> [Assignment] Transcribe only part of the material below: the lines from the one containing "building: [117,209,163,269] -> none" through the one containing "building: [239,215,285,254] -> none", inclusive, exactly as written.
== Segment start ==
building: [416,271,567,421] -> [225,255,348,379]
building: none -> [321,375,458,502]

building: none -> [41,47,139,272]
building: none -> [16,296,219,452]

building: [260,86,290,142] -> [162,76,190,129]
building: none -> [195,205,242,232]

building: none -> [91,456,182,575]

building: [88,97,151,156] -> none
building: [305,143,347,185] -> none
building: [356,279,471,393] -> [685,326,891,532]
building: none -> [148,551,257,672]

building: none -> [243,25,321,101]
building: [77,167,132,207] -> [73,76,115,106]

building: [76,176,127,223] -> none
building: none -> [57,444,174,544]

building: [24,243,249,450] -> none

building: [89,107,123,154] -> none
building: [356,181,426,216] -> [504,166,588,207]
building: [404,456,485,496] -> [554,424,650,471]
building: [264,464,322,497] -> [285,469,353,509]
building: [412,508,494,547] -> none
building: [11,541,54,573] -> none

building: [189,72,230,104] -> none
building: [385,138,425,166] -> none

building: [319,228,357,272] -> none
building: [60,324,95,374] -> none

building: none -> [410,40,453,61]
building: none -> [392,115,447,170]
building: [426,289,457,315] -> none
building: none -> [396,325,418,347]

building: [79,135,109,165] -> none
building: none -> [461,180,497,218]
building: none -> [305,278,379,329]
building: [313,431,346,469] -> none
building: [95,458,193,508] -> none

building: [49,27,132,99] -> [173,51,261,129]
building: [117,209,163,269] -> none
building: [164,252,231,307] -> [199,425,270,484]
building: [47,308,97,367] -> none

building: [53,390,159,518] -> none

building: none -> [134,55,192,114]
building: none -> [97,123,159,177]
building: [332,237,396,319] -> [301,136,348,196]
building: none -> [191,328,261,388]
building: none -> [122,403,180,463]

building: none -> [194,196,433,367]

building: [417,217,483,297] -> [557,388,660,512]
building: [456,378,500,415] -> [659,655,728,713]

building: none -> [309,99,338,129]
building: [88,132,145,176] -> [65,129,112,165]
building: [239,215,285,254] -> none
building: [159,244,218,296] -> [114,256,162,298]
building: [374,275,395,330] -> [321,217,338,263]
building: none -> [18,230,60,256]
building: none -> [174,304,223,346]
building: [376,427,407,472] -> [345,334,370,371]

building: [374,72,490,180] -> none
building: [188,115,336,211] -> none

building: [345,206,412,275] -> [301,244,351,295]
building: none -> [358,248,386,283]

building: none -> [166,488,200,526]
== Segment end ==
> [Finished task]
building: [117,209,163,269] -> none
building: [164,252,231,307] -> [199,425,270,484]
building: [47,308,97,367] -> none

building: [53,390,159,518] -> none

building: none -> [134,55,192,114]
building: none -> [97,123,159,177]
building: [332,237,396,319] -> [301,136,348,196]
building: none -> [191,328,261,388]
building: none -> [122,403,180,463]

building: none -> [194,196,433,367]

building: [417,217,483,297] -> [557,388,660,512]
building: [456,378,500,415] -> [659,655,728,713]

building: none -> [309,99,338,129]
building: [88,132,145,176] -> [65,129,112,165]
building: [239,215,285,254] -> none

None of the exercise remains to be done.